PROVIDED INFORMATION =>
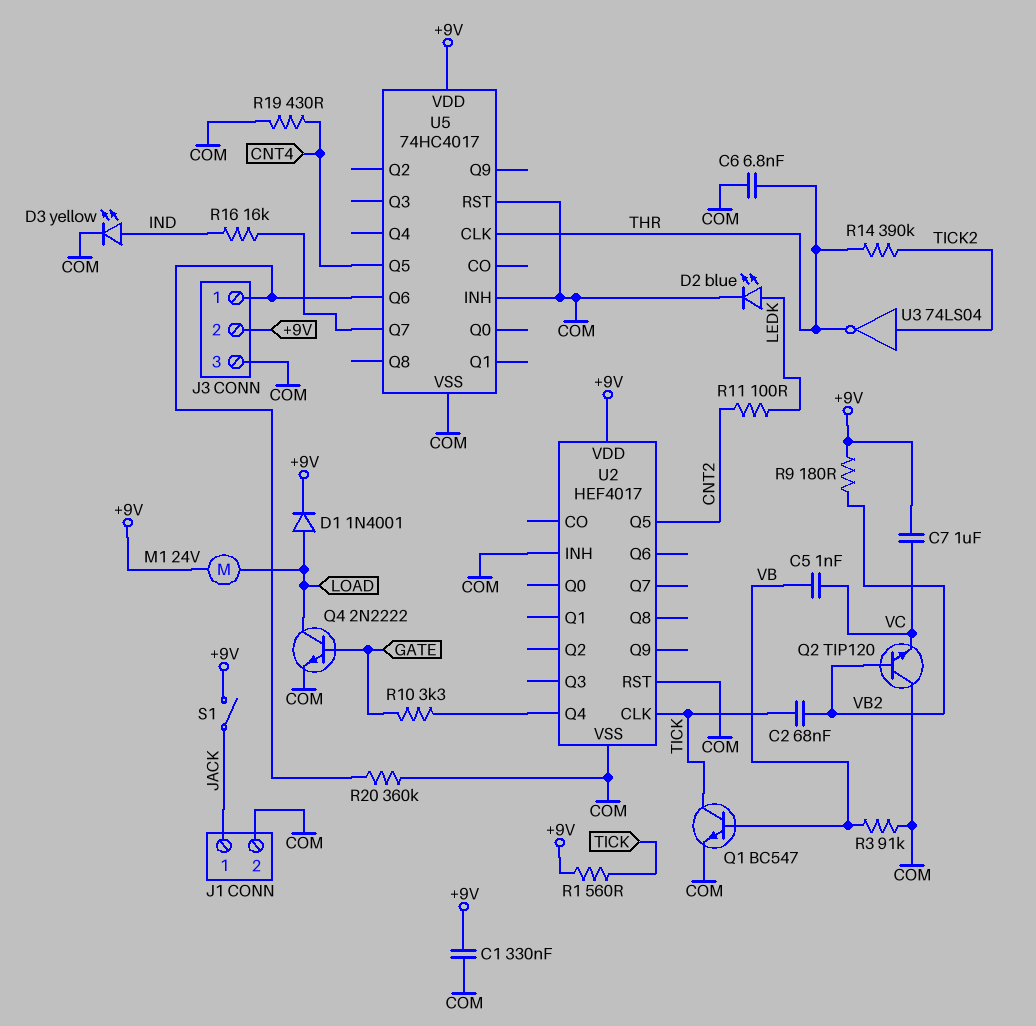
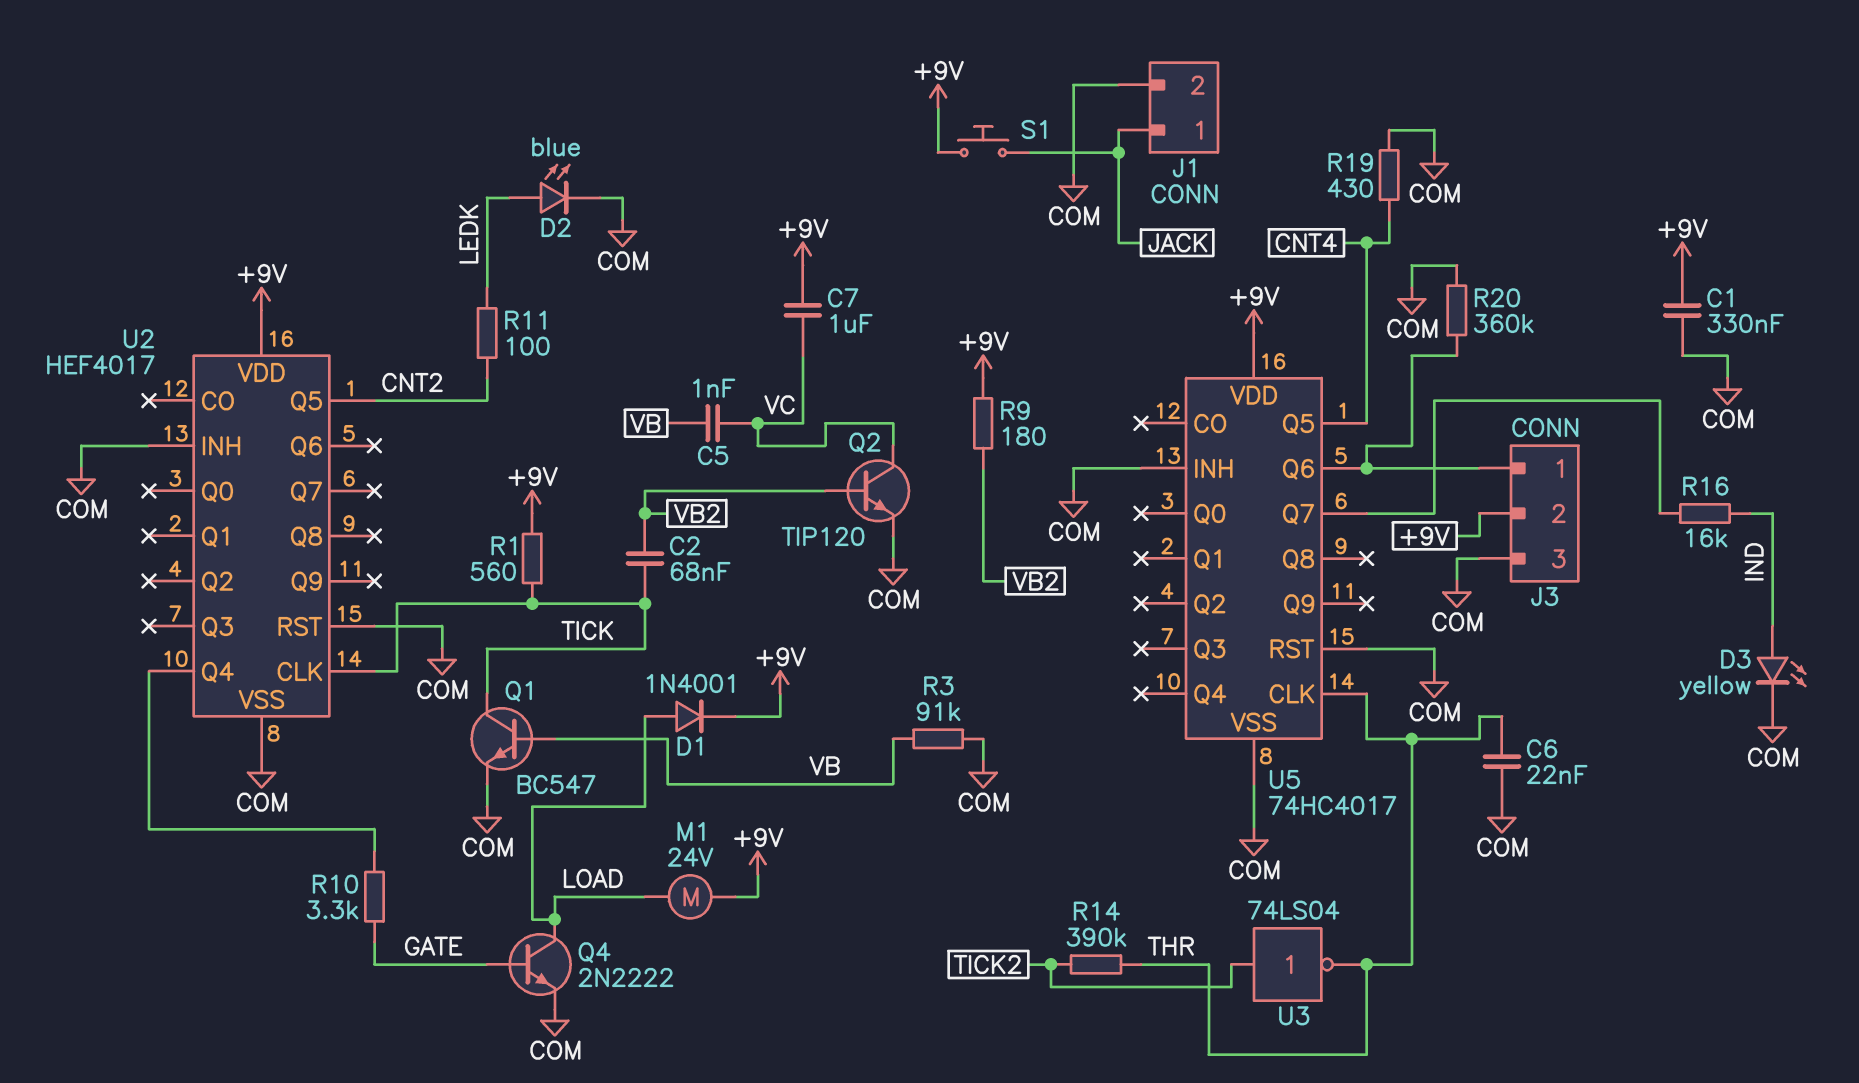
C6: 6.8nF (COM, THR) -> 22nF (COM, THR)
Q2: NPN TIP120 (B VB2, C COM, E VC) -> NPN TIP120 (B VB2, C VC, E COM)
S1: switch (+9V, JACK) -> button (+9V, JACK)

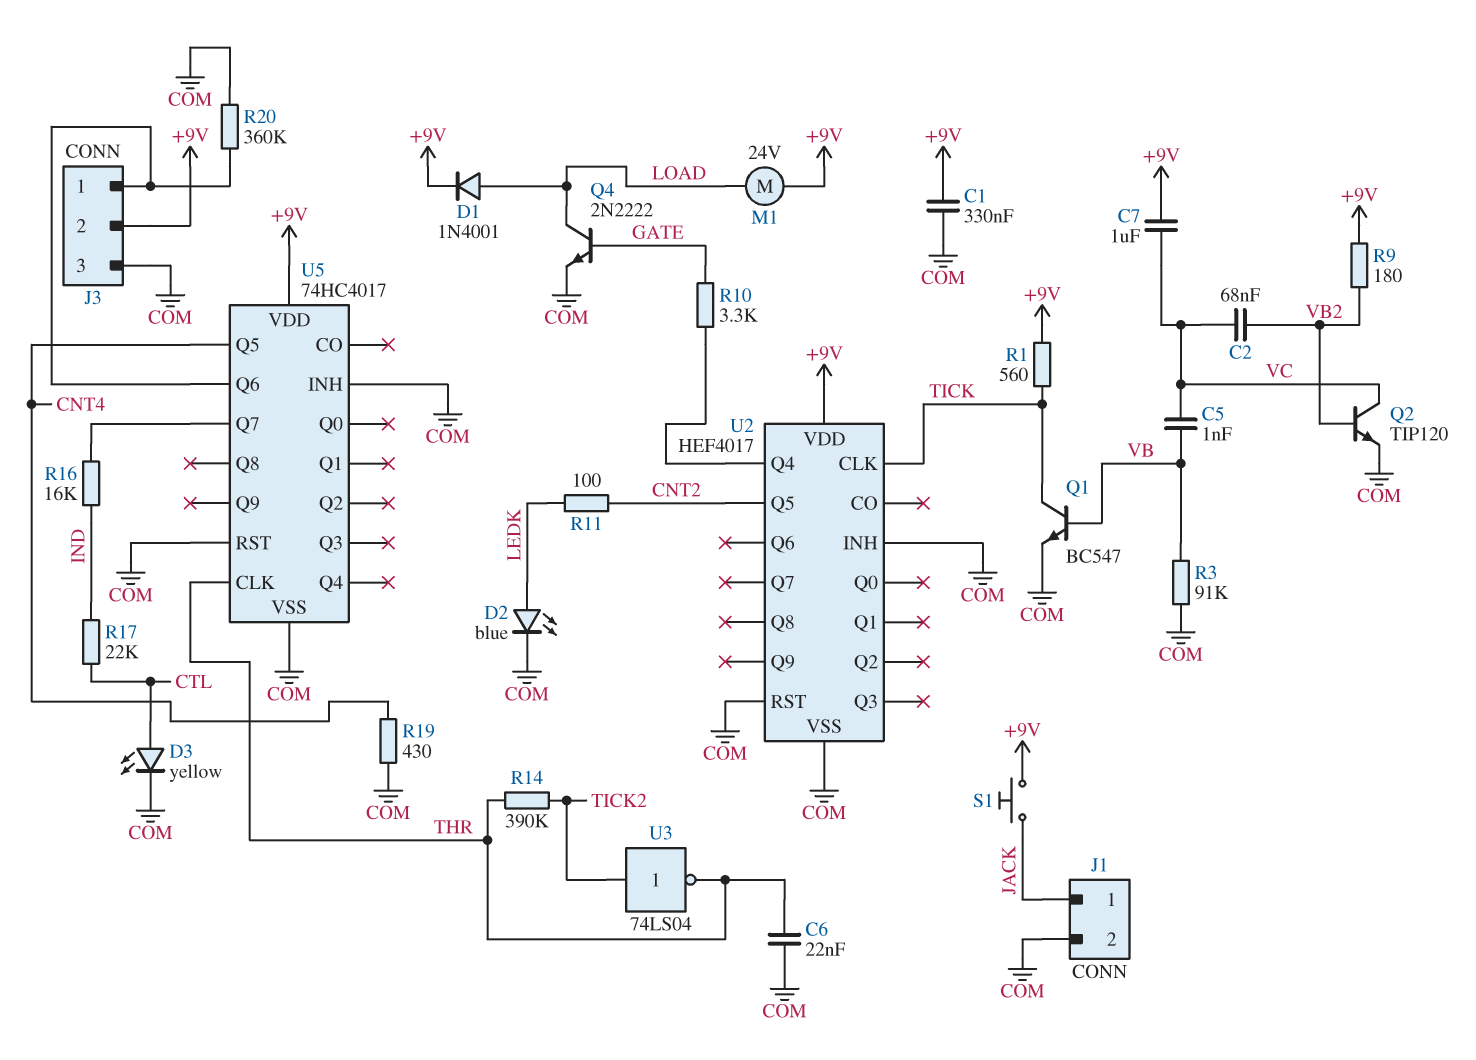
C2: 68nF (TICK, VB2) -> 68nF (VB2, VC)
D3: LED yellow (A IND, K COM) -> LED yellow (A CTL, K COM)
R17: none -> 22k (CTL, IND)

EXERCISE PROMPT => Please write out exactly the lines from the one holding "Q2: NPN TIP120" through the last line of the material above, both included, as a copy without pictures.

ANSWER =>
Q2: NPN TIP120 (B VB2, C COM, E VC) -> NPN TIP120 (B VB2, C VC, E COM)
S1: switch (+9V, JACK) -> button (+9V, JACK)

C2: 68nF (TICK, VB2) -> 68nF (VB2, VC)
D3: LED yellow (A IND, K COM) -> LED yellow (A CTL, K COM)
R17: none -> 22k (CTL, IND)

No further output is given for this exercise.